* **Input for this task**:
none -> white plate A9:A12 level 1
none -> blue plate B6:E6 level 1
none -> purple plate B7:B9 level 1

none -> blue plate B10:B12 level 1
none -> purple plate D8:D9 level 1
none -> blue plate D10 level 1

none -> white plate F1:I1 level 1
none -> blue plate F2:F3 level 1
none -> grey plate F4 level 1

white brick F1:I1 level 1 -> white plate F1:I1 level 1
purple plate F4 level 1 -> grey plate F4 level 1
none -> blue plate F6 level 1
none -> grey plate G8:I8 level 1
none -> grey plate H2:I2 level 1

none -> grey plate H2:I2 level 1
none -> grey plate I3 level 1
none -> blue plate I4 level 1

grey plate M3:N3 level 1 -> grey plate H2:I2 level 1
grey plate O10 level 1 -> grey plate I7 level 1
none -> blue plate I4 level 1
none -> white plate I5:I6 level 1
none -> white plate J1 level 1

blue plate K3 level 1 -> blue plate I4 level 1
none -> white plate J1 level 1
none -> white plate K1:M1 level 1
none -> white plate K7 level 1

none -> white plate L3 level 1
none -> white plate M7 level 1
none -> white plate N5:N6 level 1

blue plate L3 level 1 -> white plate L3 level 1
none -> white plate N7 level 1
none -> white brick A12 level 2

* **Work instruction**: Reproduce all of the data exactly as given.

* **Output**:
none -> white plate A9:A12 level 1
none -> blue plate B6:E6 level 1
none -> purple plate B7:B9 level 1

none -> blue plate B10:B12 level 1
none -> purple plate D8:D9 level 1
none -> blue plate D10 level 1

none -> white plate F1:I1 level 1
none -> blue plate F2:F3 level 1
none -> grey plate F4 level 1

white brick F1:I1 level 1 -> white plate F1:I1 level 1
purple plate F4 level 1 -> grey plate F4 level 1
none -> blue plate F6 level 1
none -> grey plate G8:I8 level 1
none -> grey plate H2:I2 level 1

none -> grey plate H2:I2 level 1
none -> grey plate I3 level 1
none -> blue plate I4 level 1

grey plate M3:N3 level 1 -> grey plate H2:I2 level 1
grey plate O10 level 1 -> grey plate I7 level 1
none -> blue plate I4 level 1
none -> white plate I5:I6 level 1
none -> white plate J1 level 1

blue plate K3 level 1 -> blue plate I4 level 1
none -> white plate J1 level 1
none -> white plate K1:M1 level 1
none -> white plate K7 level 1

none -> white plate L3 level 1
none -> white plate M7 level 1
none -> white plate N5:N6 level 1

blue plate L3 level 1 -> white plate L3 level 1
none -> white plate N7 level 1
none -> white brick A12 level 2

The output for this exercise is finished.